===== Listed records =====

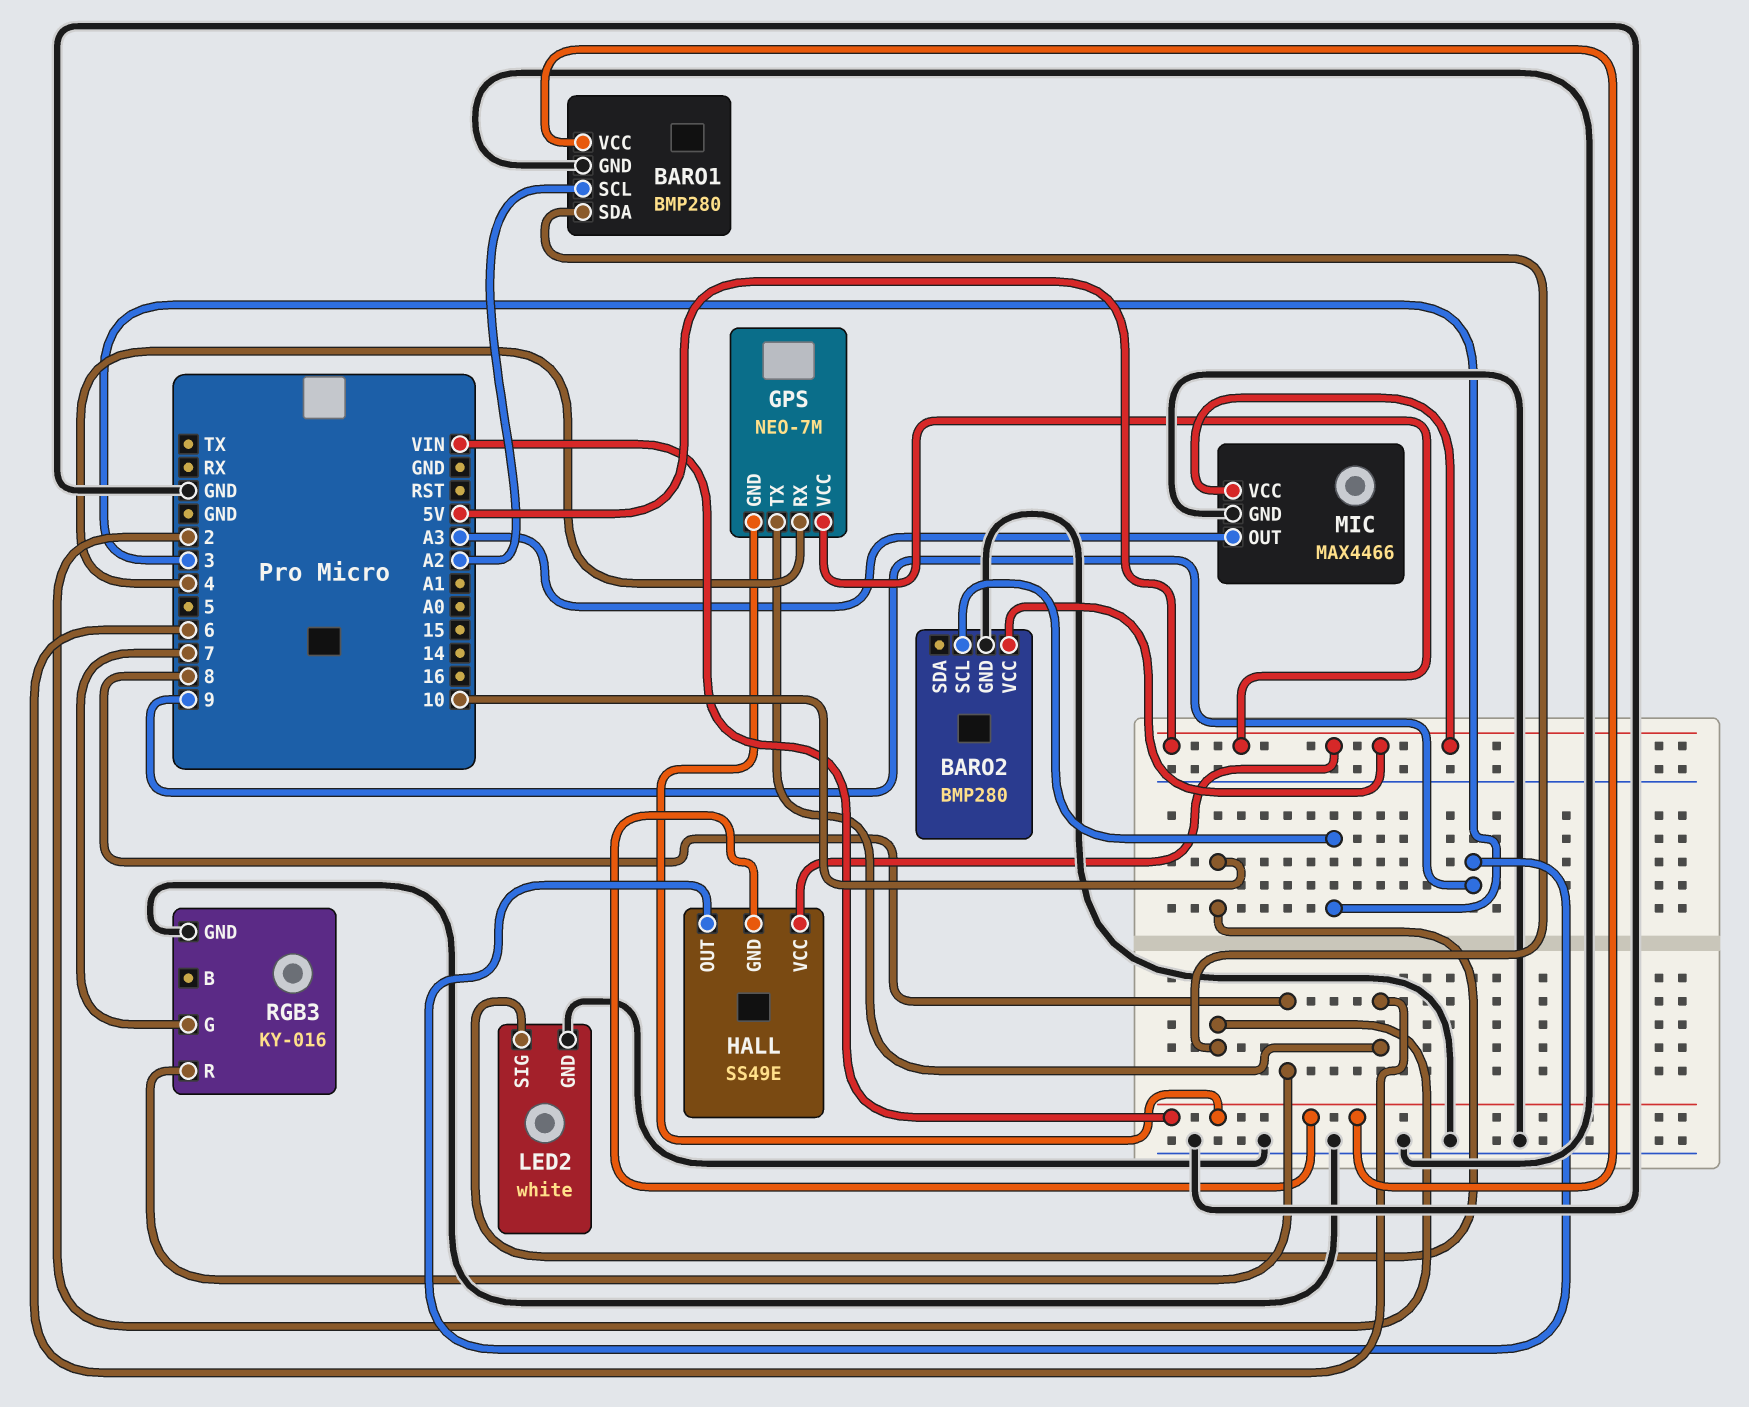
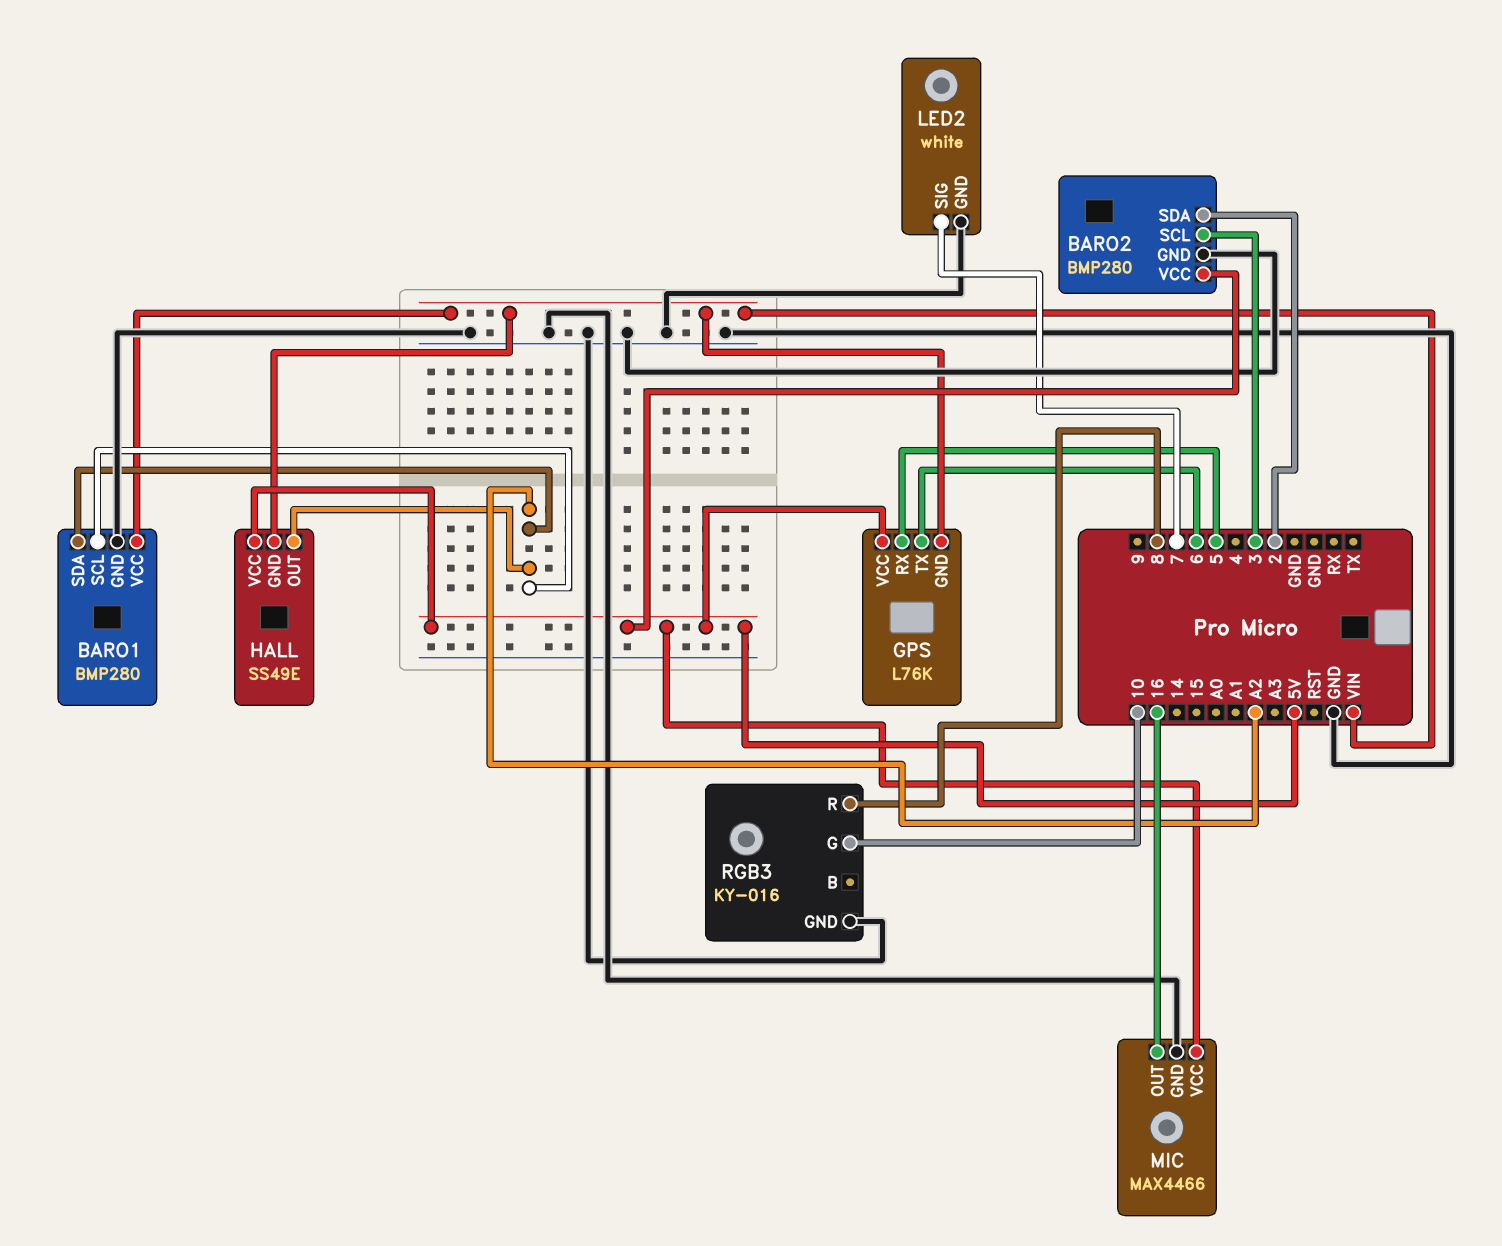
BARO1 pin SDA: 2 -> A2
BARO2 pin SDA: none -> 2
GPS: NEO-7M -> L76K
GPS pin RX: 4 -> 5
HALL pin OUT: 9 -> A2
LED2 pin SIG: 10 -> 7
MIC pin OUT: A3 -> 16
RGB3 pin G: 7 -> 10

=====

In the copy, every entry must appear exactly as written, and no picture may appear.

BARO1 pin SDA: 2 -> A2
BARO2 pin SDA: none -> 2
GPS: NEO-7M -> L76K
GPS pin RX: 4 -> 5
HALL pin OUT: 9 -> A2
LED2 pin SIG: 10 -> 7
MIC pin OUT: A3 -> 16
RGB3 pin G: 7 -> 10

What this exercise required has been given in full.